#### Excerpted data

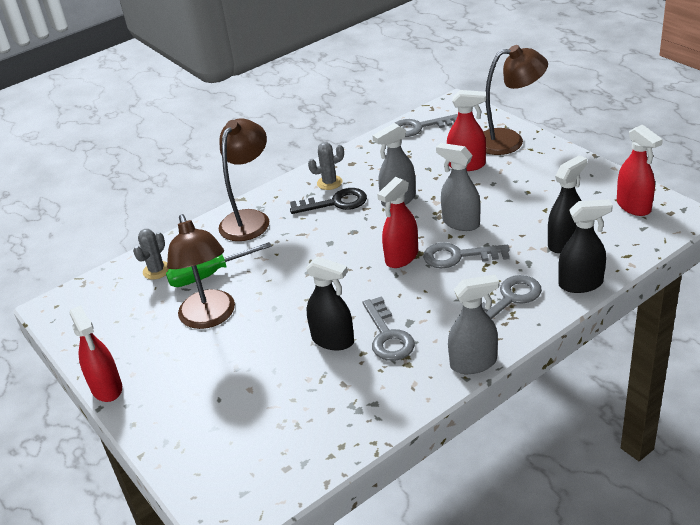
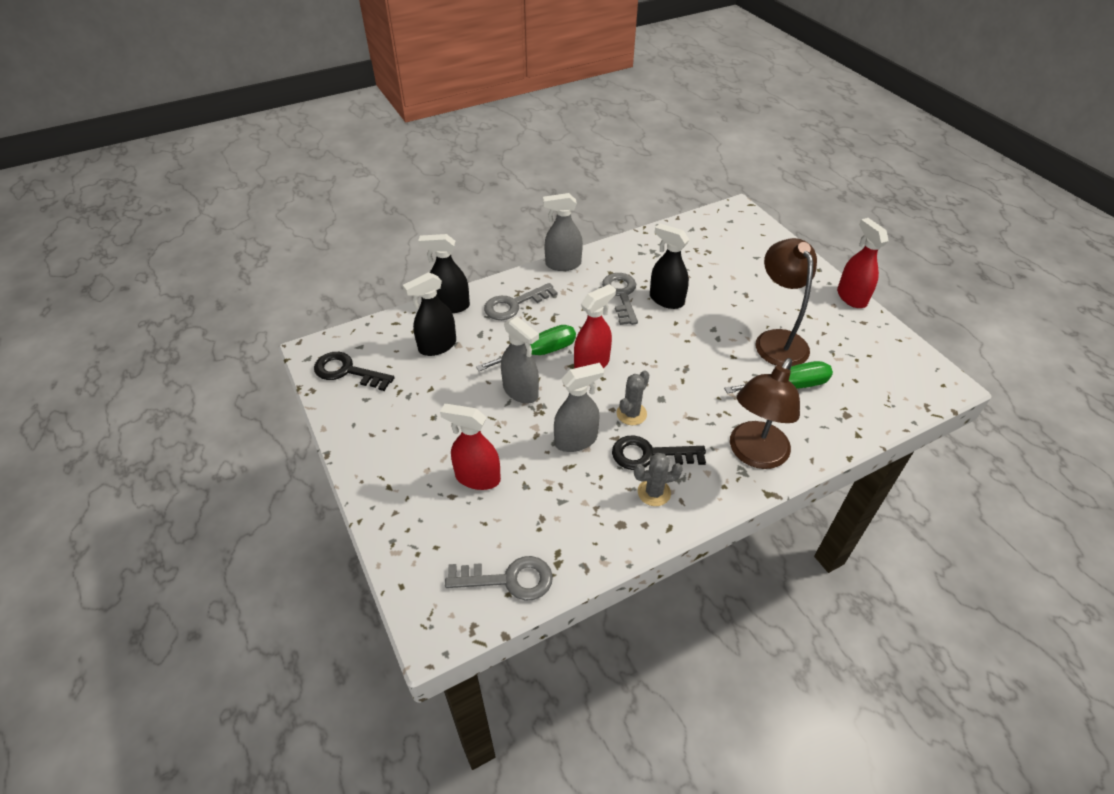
camera: 175 degrees left, 10 degrees up
(157, 270) = (848, 404): grey cactus -> grey cactus (631, 414)
(458, 256) = (538, 353): grey key -> green screwdriver
(509, 141) = (405, 509): brown lamp -> none
(633, 206) = (347, 371): red spray bottle -> black key

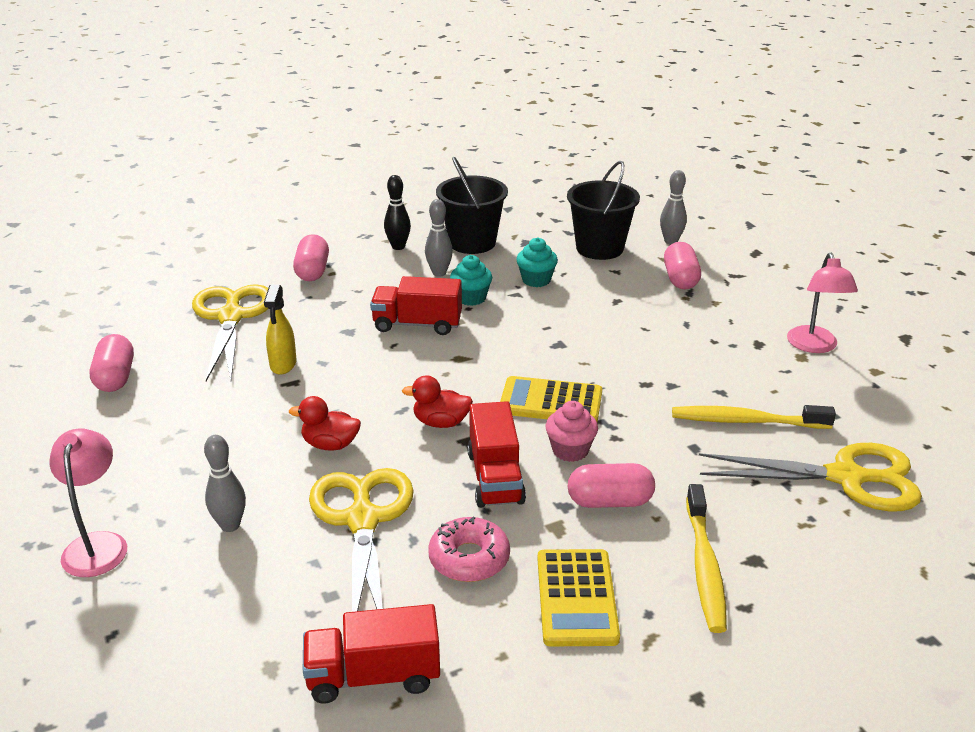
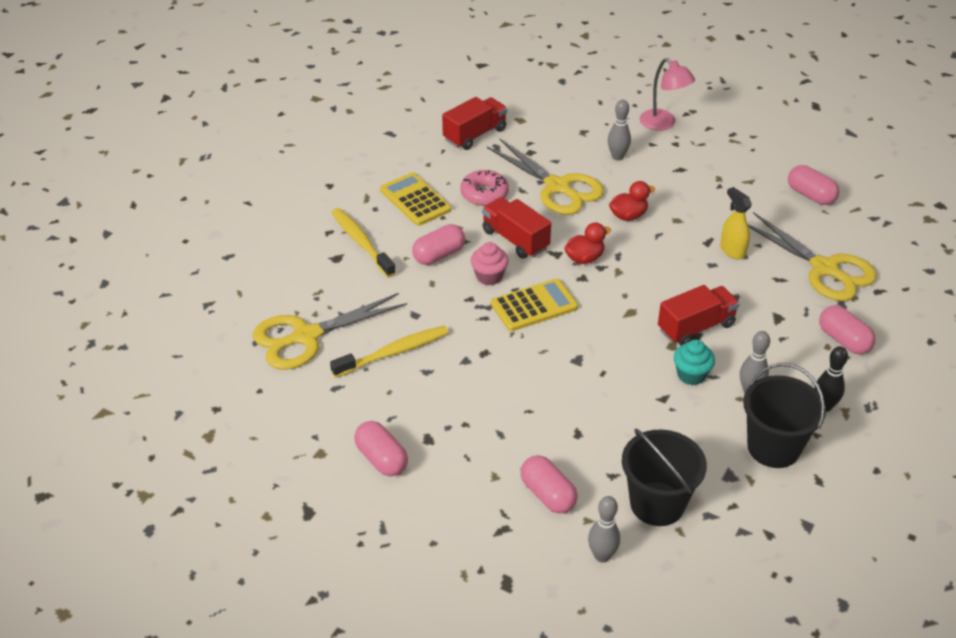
camera: 145 degrees right, 10 degrees up
(536, 280) = (666, 425): turquoise cupcake -> none
(814, 346) = (381, 459): pink lamp -> pink capsule

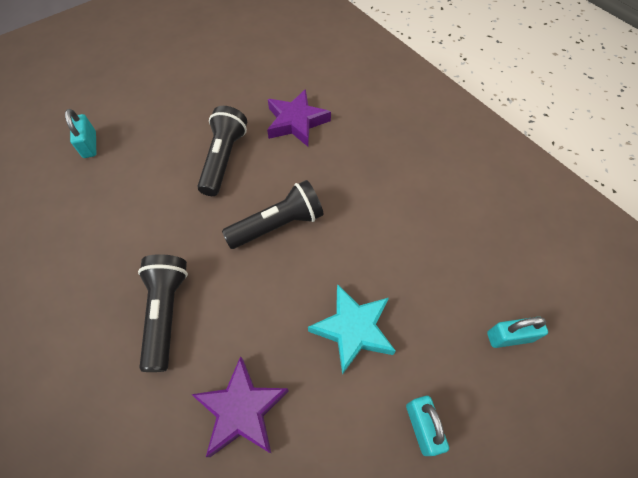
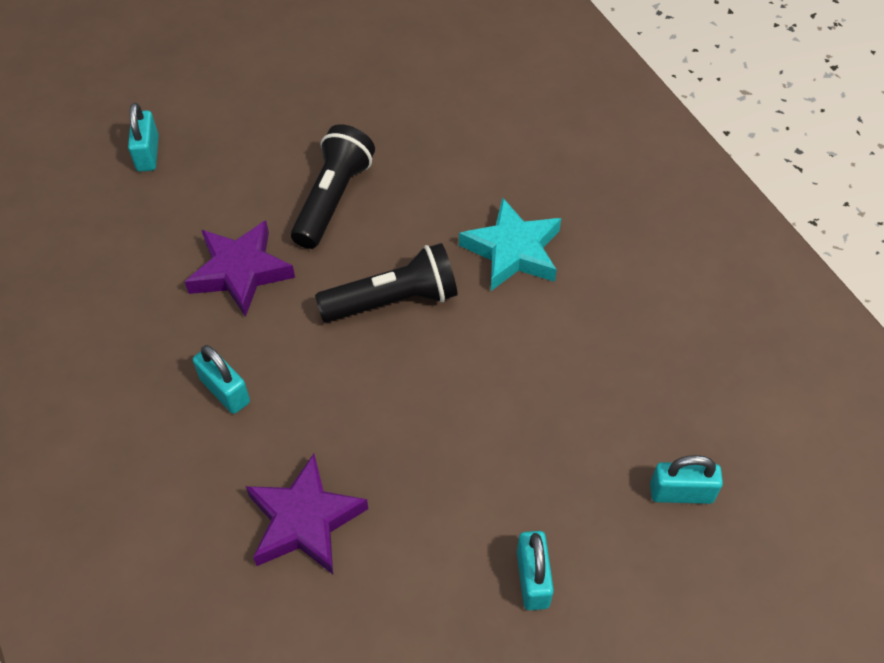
camera: 10 degrees right, 5 degrees down
(166, 313) = (225, 391): black flashlight -> turquoise padlock
(296, 122) = (447, 159): purple star -> purple star (240, 272)
(353, 329) = (468, 450): turquoise star -> turquoise star (512, 251)

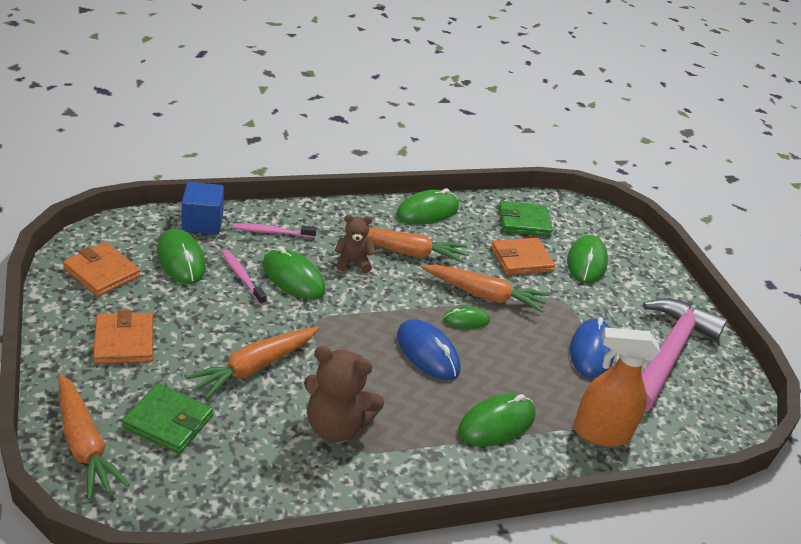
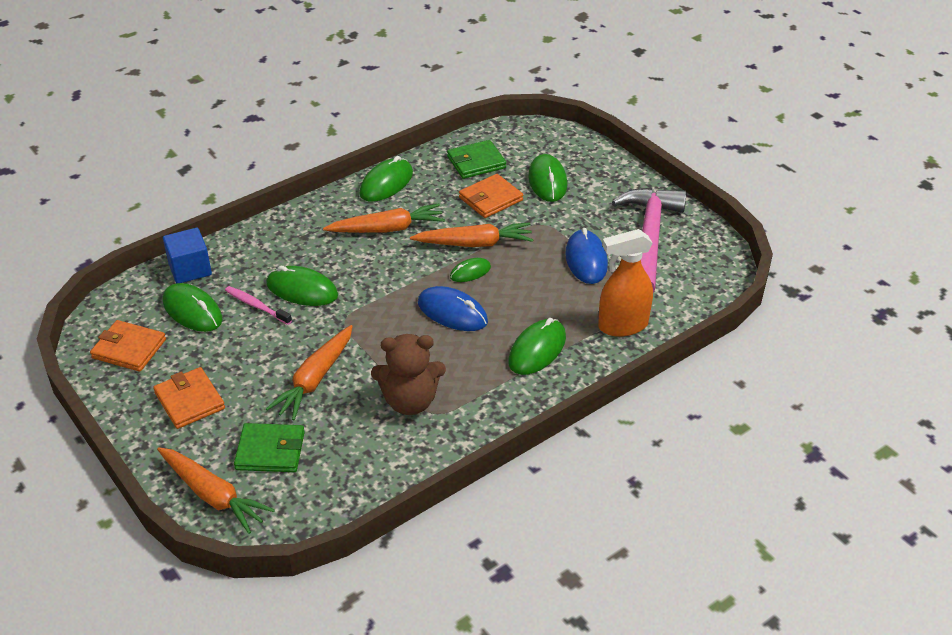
camera: 15 degrees left, 5 degrees up
(272, 232) = (258, 255): pink toothbrush -> none
(353, 262) = (346, 256): brown teddy bear -> none

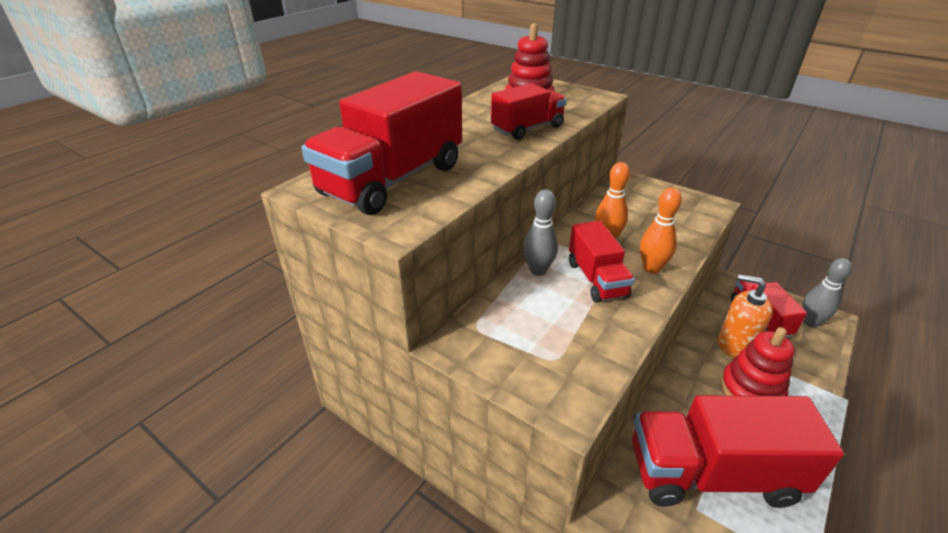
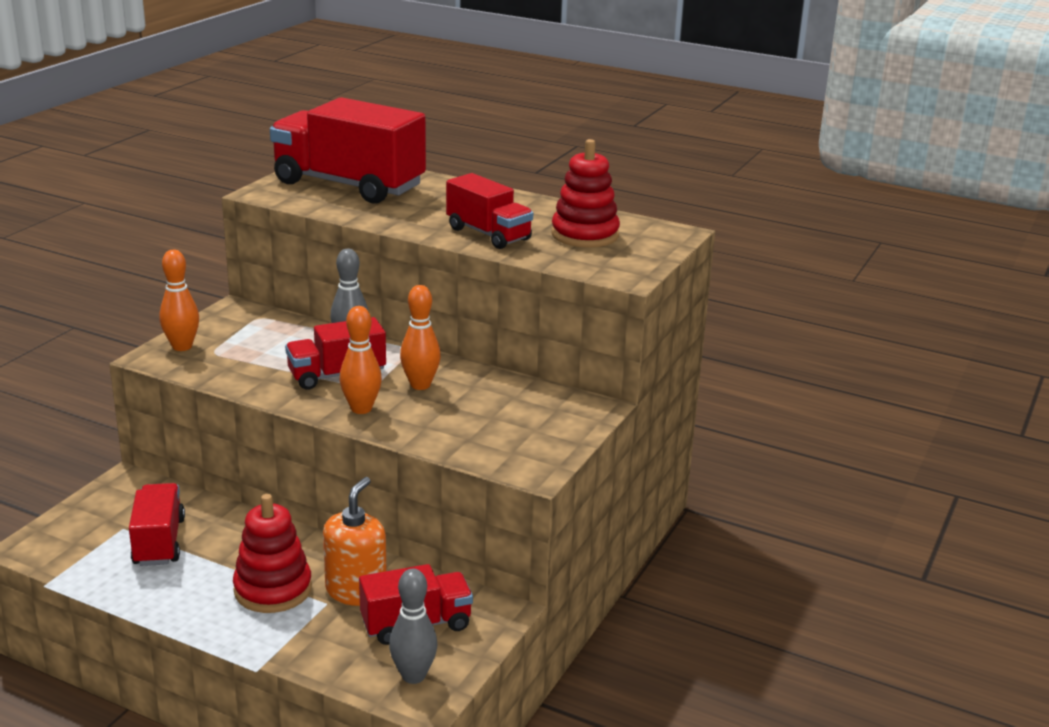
camera: 80 degrees right, 10 degrees down
(543, 386) = (182, 346): none -> orange bowling pin
(711, 474) = (159, 542): red truck -> red truck, size x0.57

#### Task directions
All of the entries above should be retyped exactly, with the pictures left out.

#### Answer box
camera: 175 degrees left, 10 degrees up
(157, 270) = (848, 404): grey cactus -> grey cactus (631, 414)
(458, 256) = (538, 353): grey key -> green screwdriver
(509, 141) = (405, 509): brown lamp -> none
(633, 206) = (347, 371): red spray bottle -> black key

camera: 145 degrees right, 10 degrees up
(536, 280) = (666, 425): turquoise cupcake -> none
(814, 346) = (381, 459): pink lamp -> pink capsule

camera: 10 degrees right, 5 degrees down
(166, 313) = (225, 391): black flashlight -> turquoise padlock
(296, 122) = (447, 159): purple star -> purple star (240, 272)
(353, 329) = (468, 450): turquoise star -> turquoise star (512, 251)

camera: 15 degrees left, 5 degrees up
(272, 232) = (258, 255): pink toothbrush -> none
(353, 262) = (346, 256): brown teddy bear -> none

camera: 80 degrees right, 10 degrees down
(543, 386) = (182, 346): none -> orange bowling pin
(711, 474) = (159, 542): red truck -> red truck, size x0.57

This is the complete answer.